### Directions for this task
Return each line of the data below exactly, omitting any pictures.

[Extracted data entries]
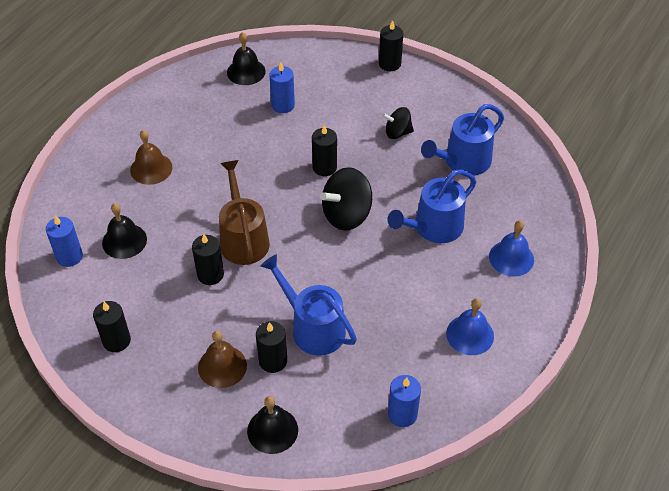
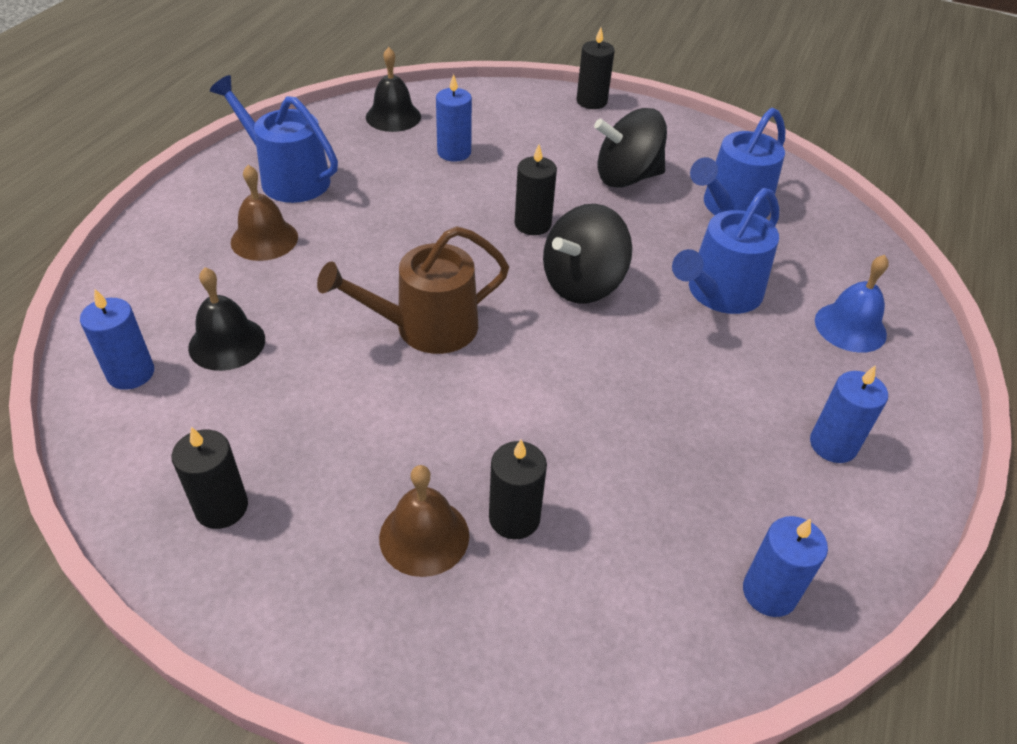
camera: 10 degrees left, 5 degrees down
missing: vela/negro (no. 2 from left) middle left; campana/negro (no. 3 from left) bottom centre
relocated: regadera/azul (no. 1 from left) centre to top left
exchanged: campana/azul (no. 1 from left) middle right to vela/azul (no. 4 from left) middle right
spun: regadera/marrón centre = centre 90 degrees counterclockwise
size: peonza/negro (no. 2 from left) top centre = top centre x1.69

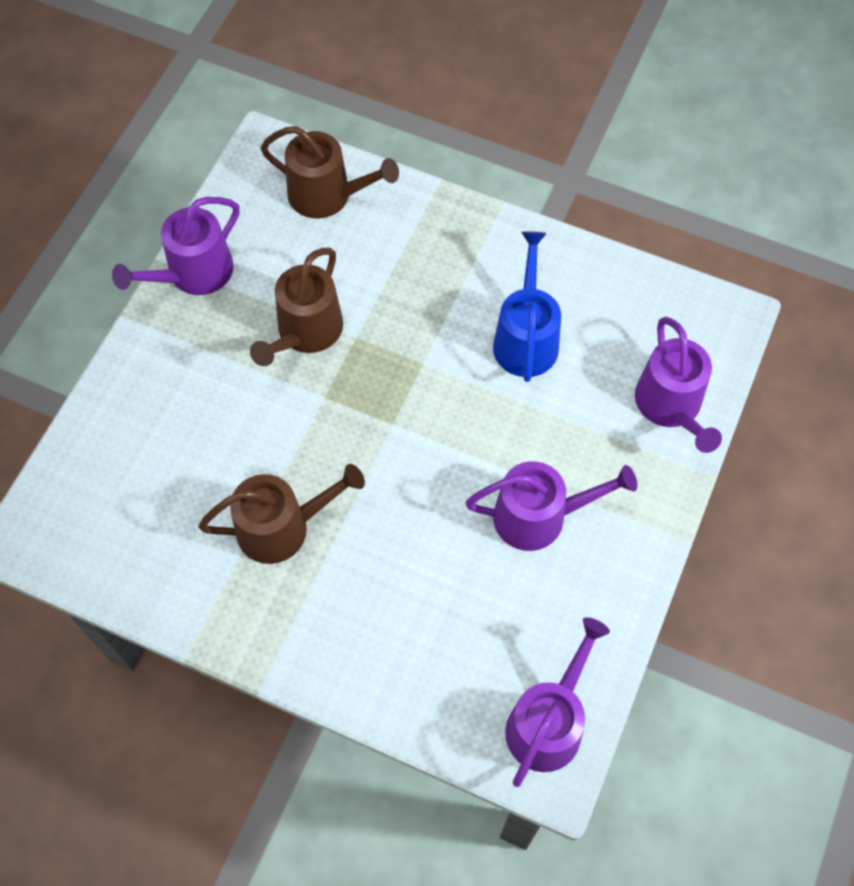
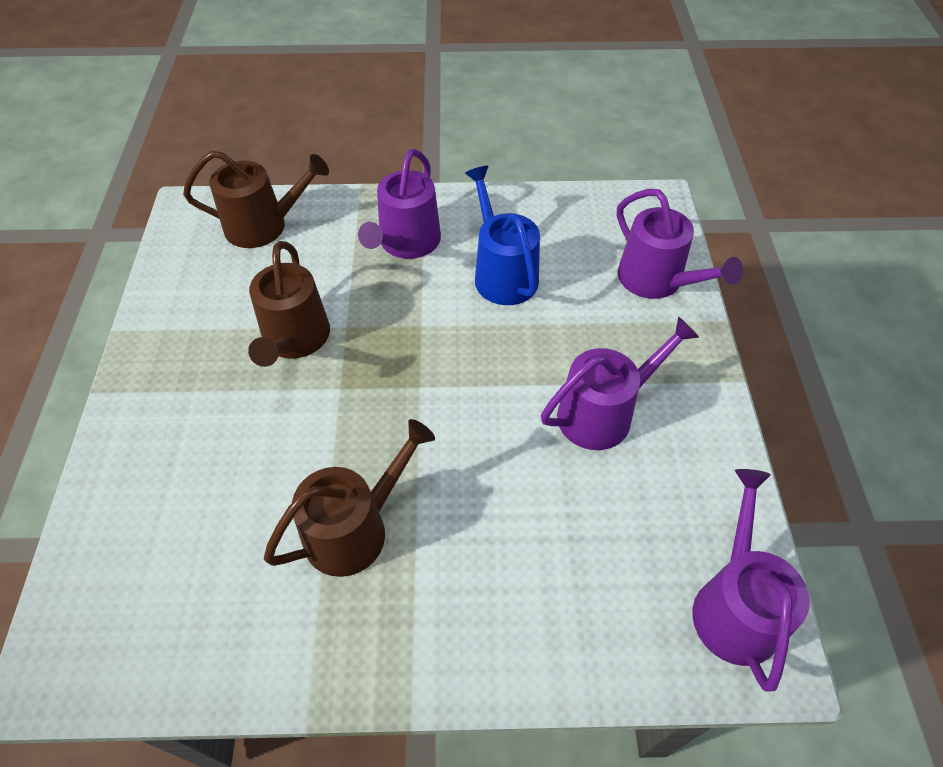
camera: 25 degrees left, 10 degrees down
relocated: regadera/morado (no. 1 from left) top left to top centre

### Solution to the problem
camera: 10 degrees left, 5 degrees down
missing: vela/negro (no. 2 from left) middle left; campana/negro (no. 3 from left) bottom centre
relocated: regadera/azul (no. 1 from left) centre to top left
exchanged: campana/azul (no. 1 from left) middle right to vela/azul (no. 4 from left) middle right
spun: regadera/marrón centre = centre 90 degrees counterclockwise
size: peonza/negro (no. 2 from left) top centre = top centre x1.69

camera: 25 degrees left, 10 degrees down
relocated: regadera/morado (no. 1 from left) top left to top centre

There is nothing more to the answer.